## WORK TASK
Look through the lines below and extract each one that contains "goblet".

[Before and after counts]
↓↓↓

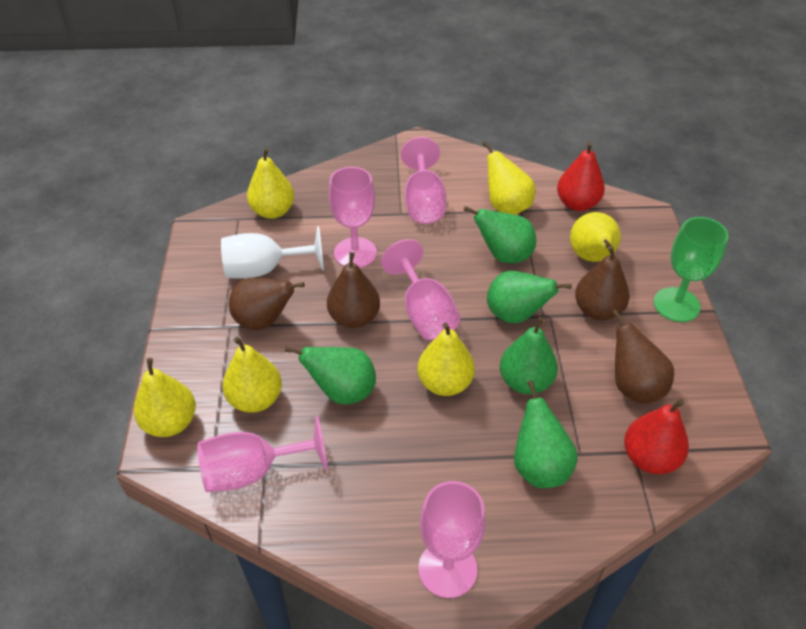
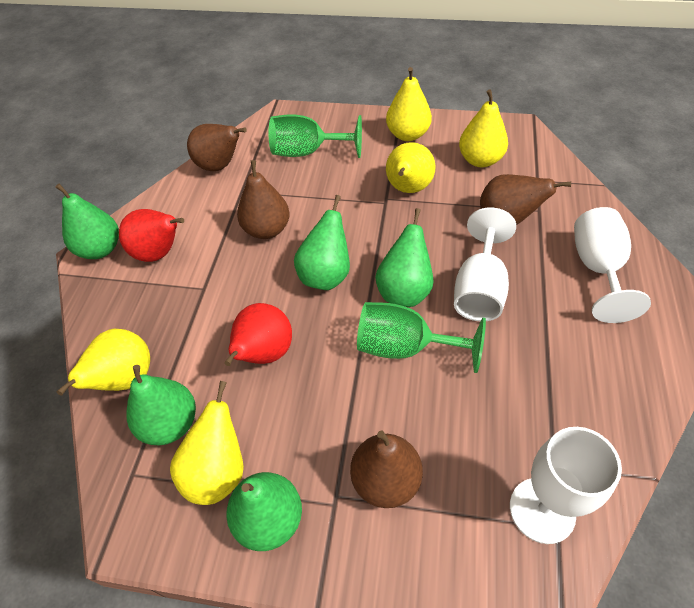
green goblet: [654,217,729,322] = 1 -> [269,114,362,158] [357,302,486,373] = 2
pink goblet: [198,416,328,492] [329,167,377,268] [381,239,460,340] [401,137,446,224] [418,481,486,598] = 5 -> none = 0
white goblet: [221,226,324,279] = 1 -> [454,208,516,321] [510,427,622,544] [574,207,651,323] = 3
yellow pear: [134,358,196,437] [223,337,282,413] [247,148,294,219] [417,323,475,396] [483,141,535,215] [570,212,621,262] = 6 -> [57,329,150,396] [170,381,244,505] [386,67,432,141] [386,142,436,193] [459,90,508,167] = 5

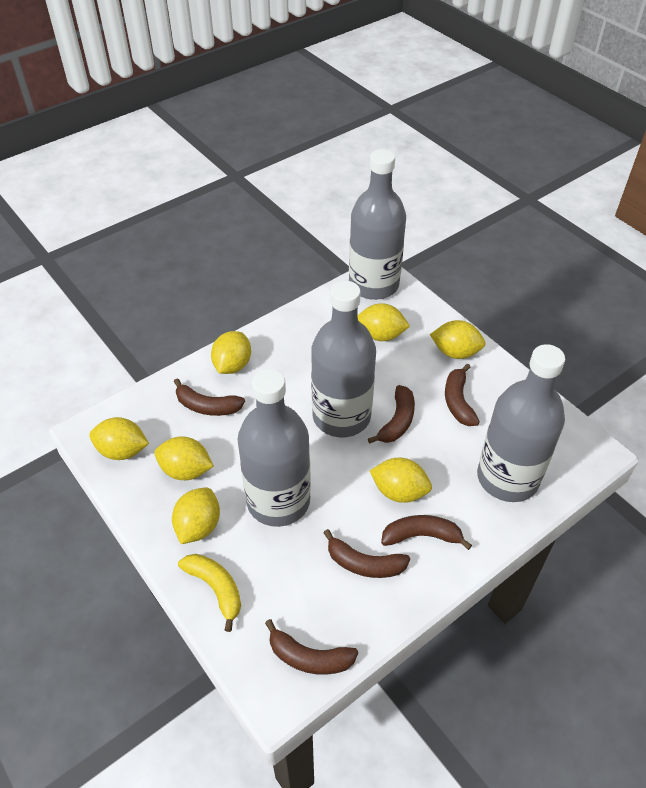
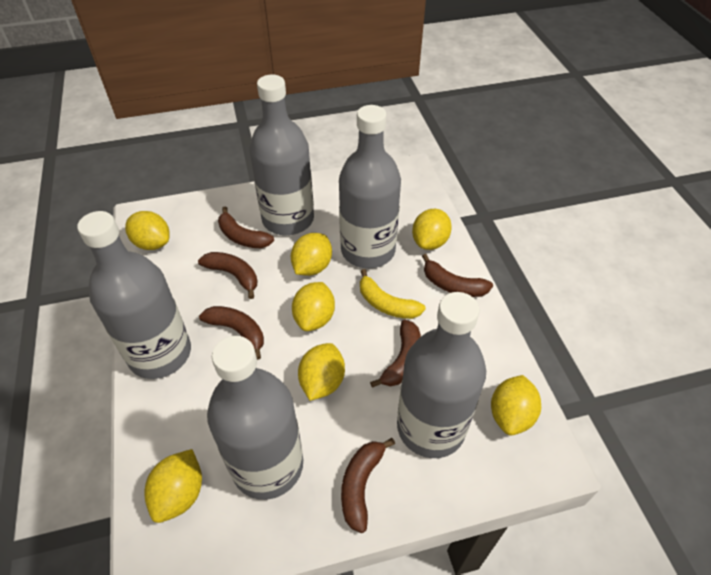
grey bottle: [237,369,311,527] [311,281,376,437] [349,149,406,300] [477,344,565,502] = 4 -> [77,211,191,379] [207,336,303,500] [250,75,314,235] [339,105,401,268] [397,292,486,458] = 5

↑↑↑

## TASK RESULT
green goblet: [654,217,729,322] = 1 -> [269,114,362,158] [357,302,486,373] = 2
pink goblet: [198,416,328,492] [329,167,377,268] [381,239,460,340] [401,137,446,224] [418,481,486,598] = 5 -> none = 0
white goblet: [221,226,324,279] = 1 -> [454,208,516,321] [510,427,622,544] [574,207,651,323] = 3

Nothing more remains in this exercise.